MATERIAL PROVIDED -
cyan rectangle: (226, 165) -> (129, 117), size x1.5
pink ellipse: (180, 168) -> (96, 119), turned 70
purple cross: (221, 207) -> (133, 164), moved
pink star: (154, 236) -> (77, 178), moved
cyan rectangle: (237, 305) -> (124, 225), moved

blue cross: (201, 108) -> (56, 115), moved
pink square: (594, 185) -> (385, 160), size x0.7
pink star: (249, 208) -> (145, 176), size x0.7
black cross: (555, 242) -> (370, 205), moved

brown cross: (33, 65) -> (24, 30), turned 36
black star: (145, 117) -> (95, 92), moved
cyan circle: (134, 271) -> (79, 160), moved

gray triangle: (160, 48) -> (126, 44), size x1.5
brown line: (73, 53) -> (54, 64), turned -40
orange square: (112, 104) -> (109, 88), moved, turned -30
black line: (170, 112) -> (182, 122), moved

==

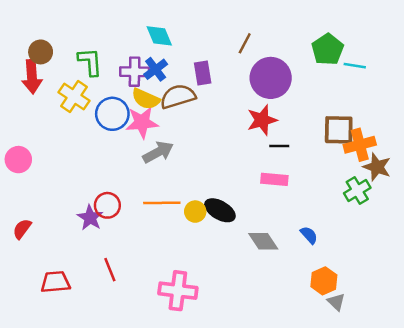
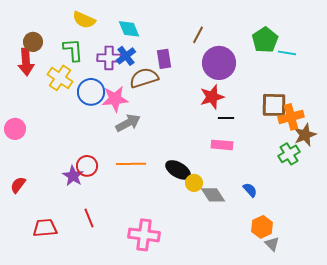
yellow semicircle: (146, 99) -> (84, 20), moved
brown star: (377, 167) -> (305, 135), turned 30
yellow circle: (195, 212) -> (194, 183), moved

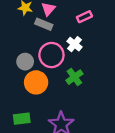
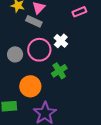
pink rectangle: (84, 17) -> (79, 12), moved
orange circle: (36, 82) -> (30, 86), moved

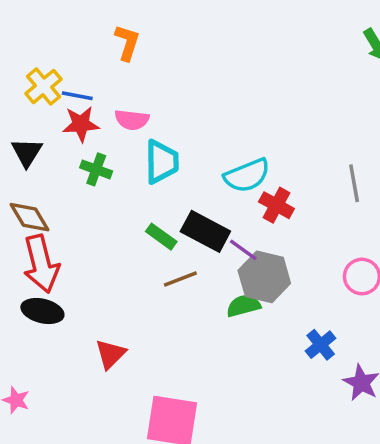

* * *

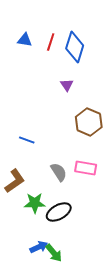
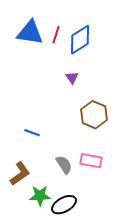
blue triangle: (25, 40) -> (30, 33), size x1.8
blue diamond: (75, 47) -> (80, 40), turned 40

WHAT YOU ARE ASKED TO DO -
Copy out precisely the lines from the line with "cyan circle: (134, 271) -> (79, 160), moved" to the line with "black line: (170, 112) -> (182, 122), moved" in the material above, including those two lines and omitting all the rest.

WORKED SOLUTION -
cyan circle: (134, 271) -> (79, 160), moved

gray triangle: (160, 48) -> (126, 44), size x1.5
brown line: (73, 53) -> (54, 64), turned -40
orange square: (112, 104) -> (109, 88), moved, turned -30
black line: (170, 112) -> (182, 122), moved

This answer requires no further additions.